Leaving out every line that comes before the one containing "R1: none -> 39k (COM, N25)", output the rest of the records exactly, the final line included.

DATA EXCERPTS Block Start

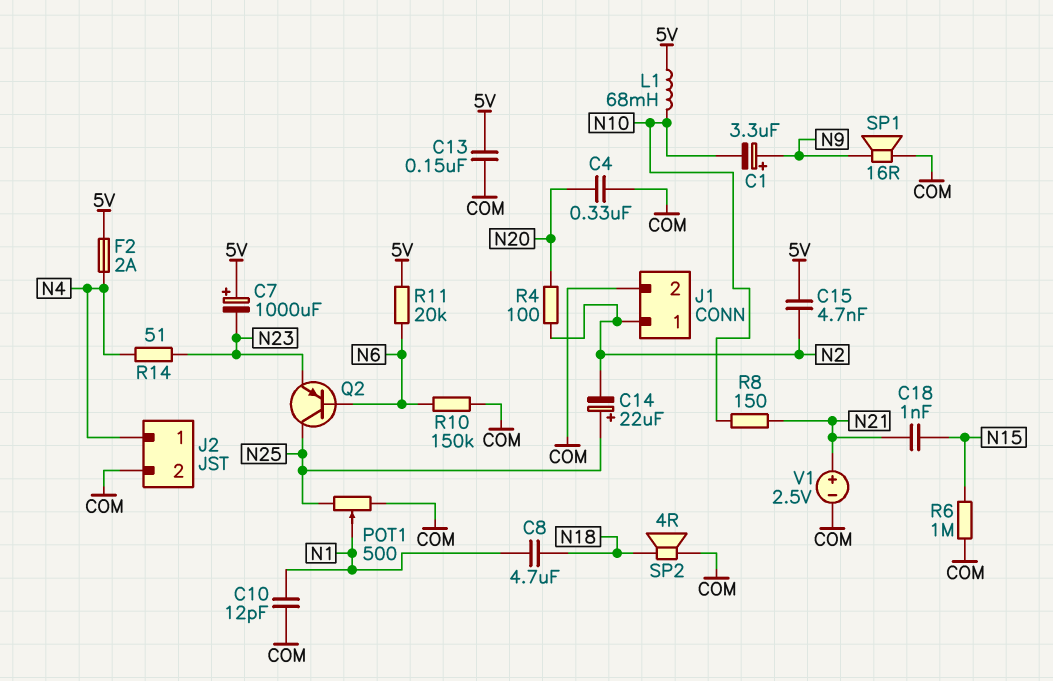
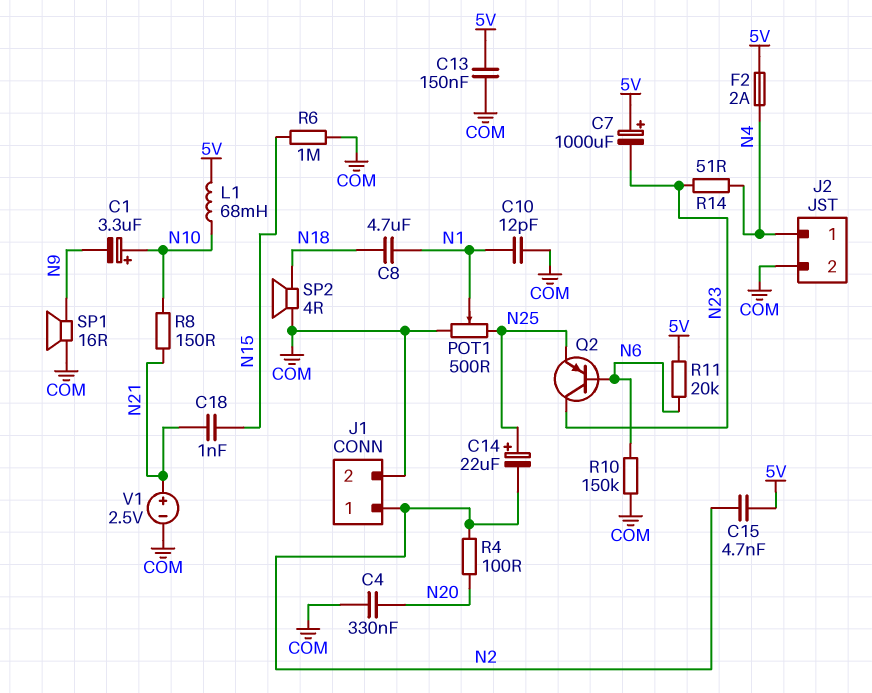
C1: 3.3uF (plus N9, minus N10) -> 3.3uF (plus N10, minus N9)
Q2: PNP (B N6, C N25, E N23) -> PNP (B N6, C N23, E N25)

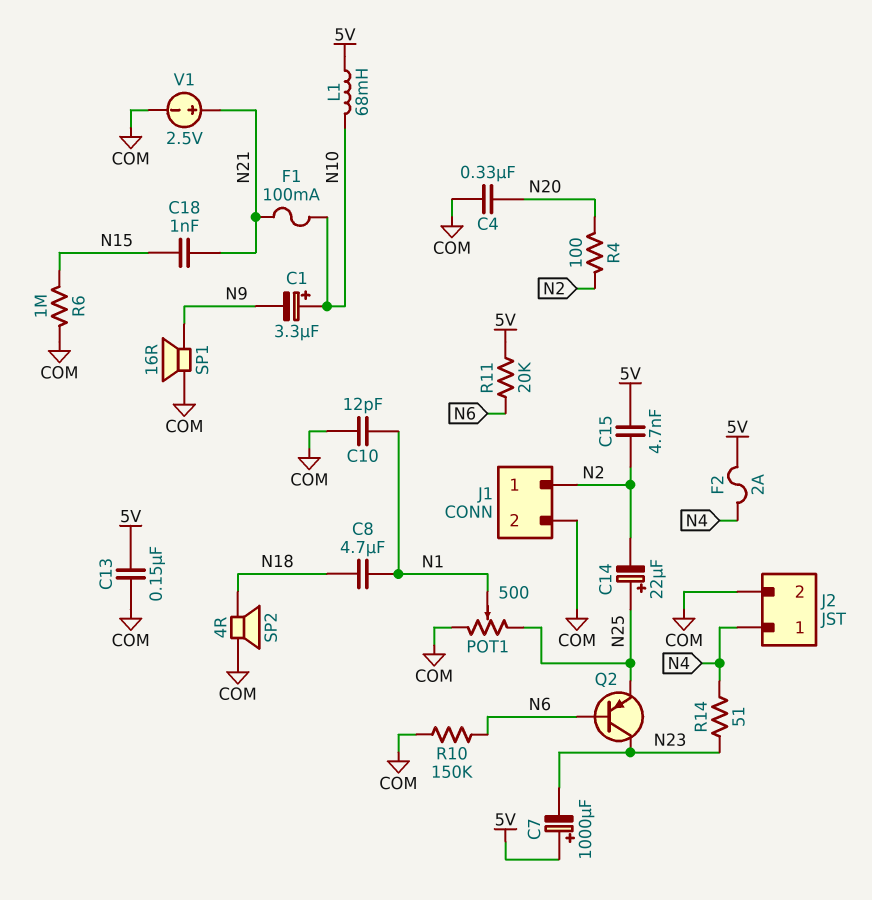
F1: none -> 100mA (N10, N21)
R8: 150 (N10, N21) -> none

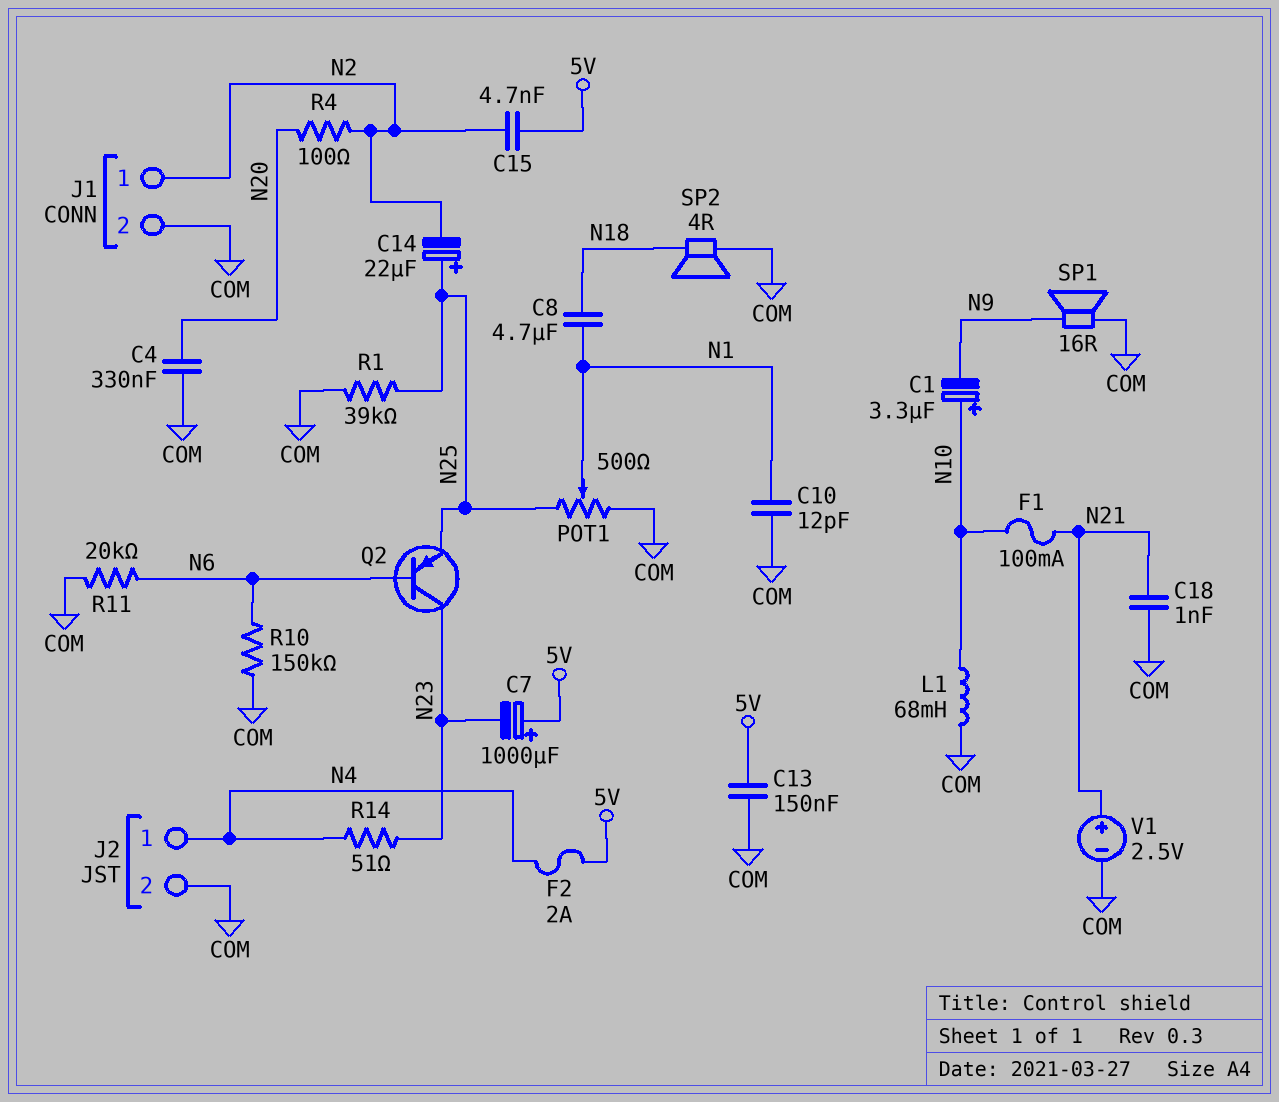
C18: 1nF (N15, N21) -> 1nF (COM, N21)
L1: 68mH (5V, N10) -> 68mH (COM, N10)
R1: none -> 39k (COM, N25)
R6: 1M (COM, N15) -> none
R11: 20k (5V, N6) -> 20k (COM, N6)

DATA EXCERPTS Block End

**TASK ANSWER:**
R1: none -> 39k (COM, N25)
R6: 1M (COM, N15) -> none
R11: 20k (5V, N6) -> 20k (COM, N6)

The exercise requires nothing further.